__TASK PROMPT__. An exact transcription of all the data is required; the pictures are to be left out.
======== SUPPLIED RECORDS ========
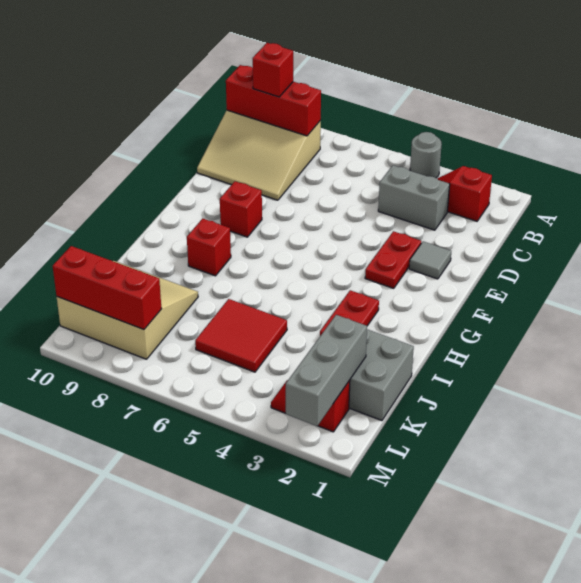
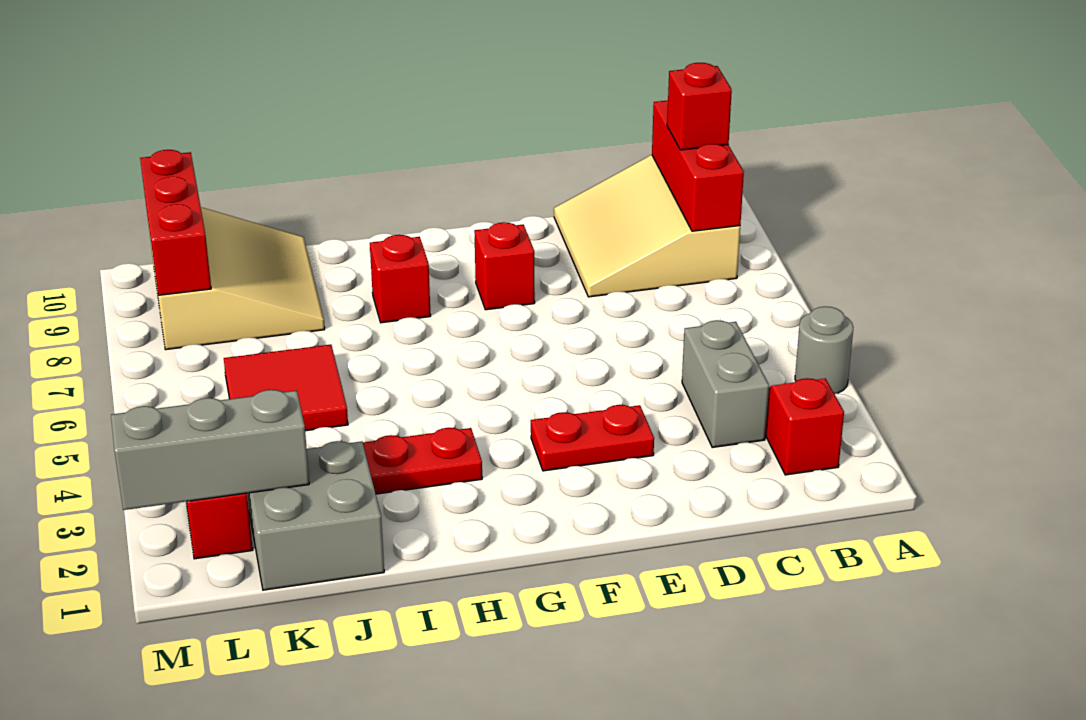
grey tile E2 level 1 -> none

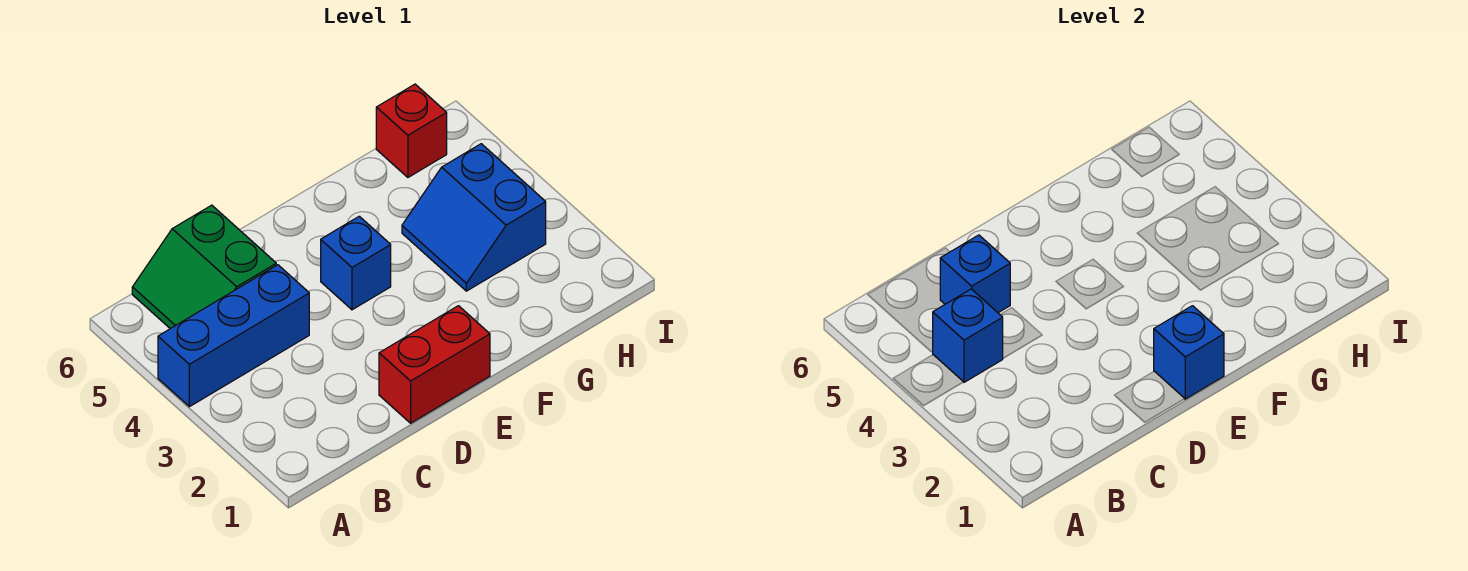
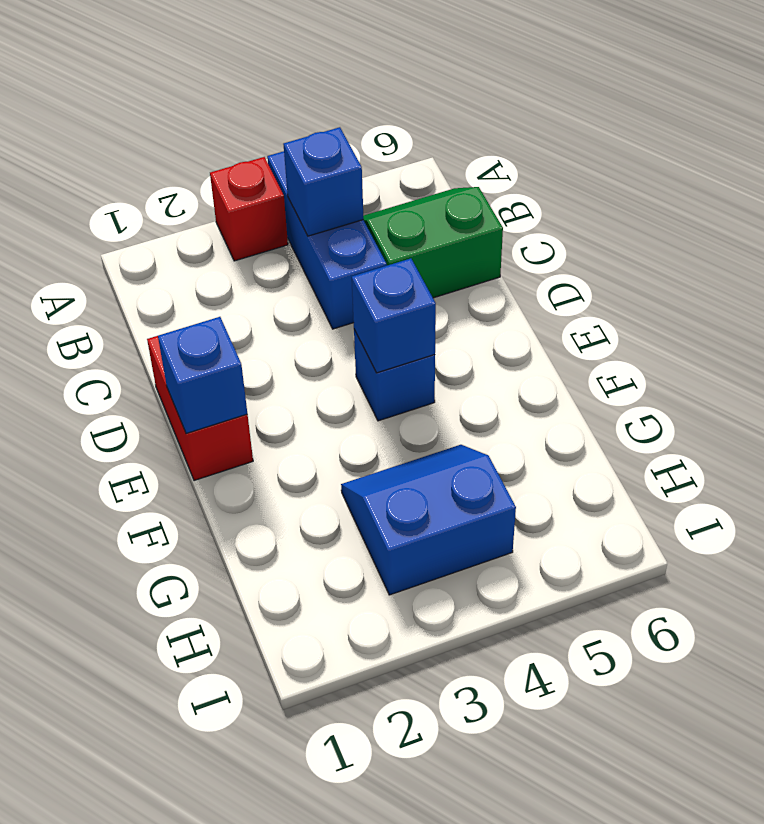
blue brick C5 level 2 -> blue brick E4 level 2
red brick H6 level 1 -> red brick A3 level 1

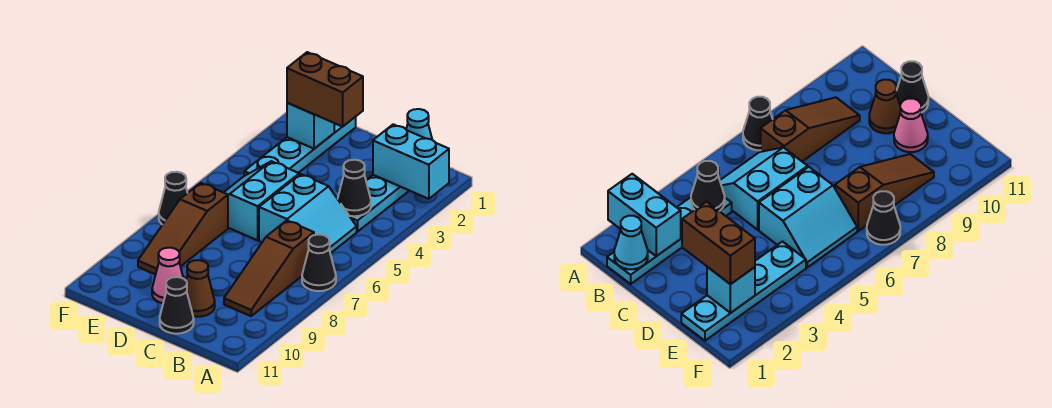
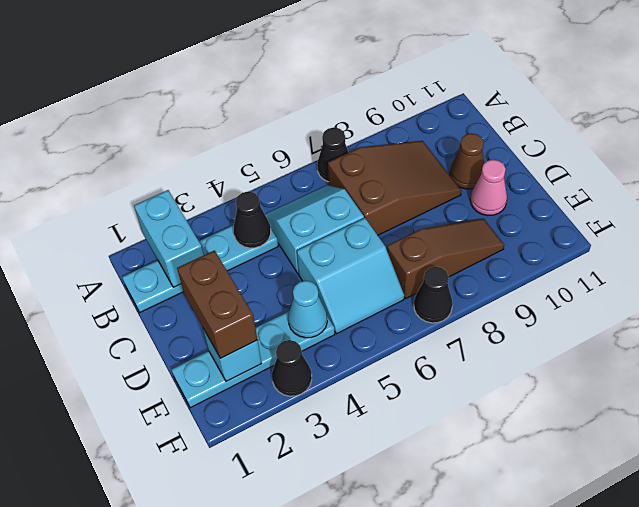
cyan cone B1 level 2 -> cyan cone E4 level 2
brown slope B7:B9 level 1 top 7 -> brown slope B7:C9 level 1 top 7
black cone C11 level 1 -> black cone F3 level 1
========
__WRITTEN REPLY__.
grey tile E2 level 1 -> none

blue brick C5 level 2 -> blue brick E4 level 2
red brick H6 level 1 -> red brick A3 level 1

cyan cone B1 level 2 -> cyan cone E4 level 2
brown slope B7:B9 level 1 top 7 -> brown slope B7:C9 level 1 top 7
black cone C11 level 1 -> black cone F3 level 1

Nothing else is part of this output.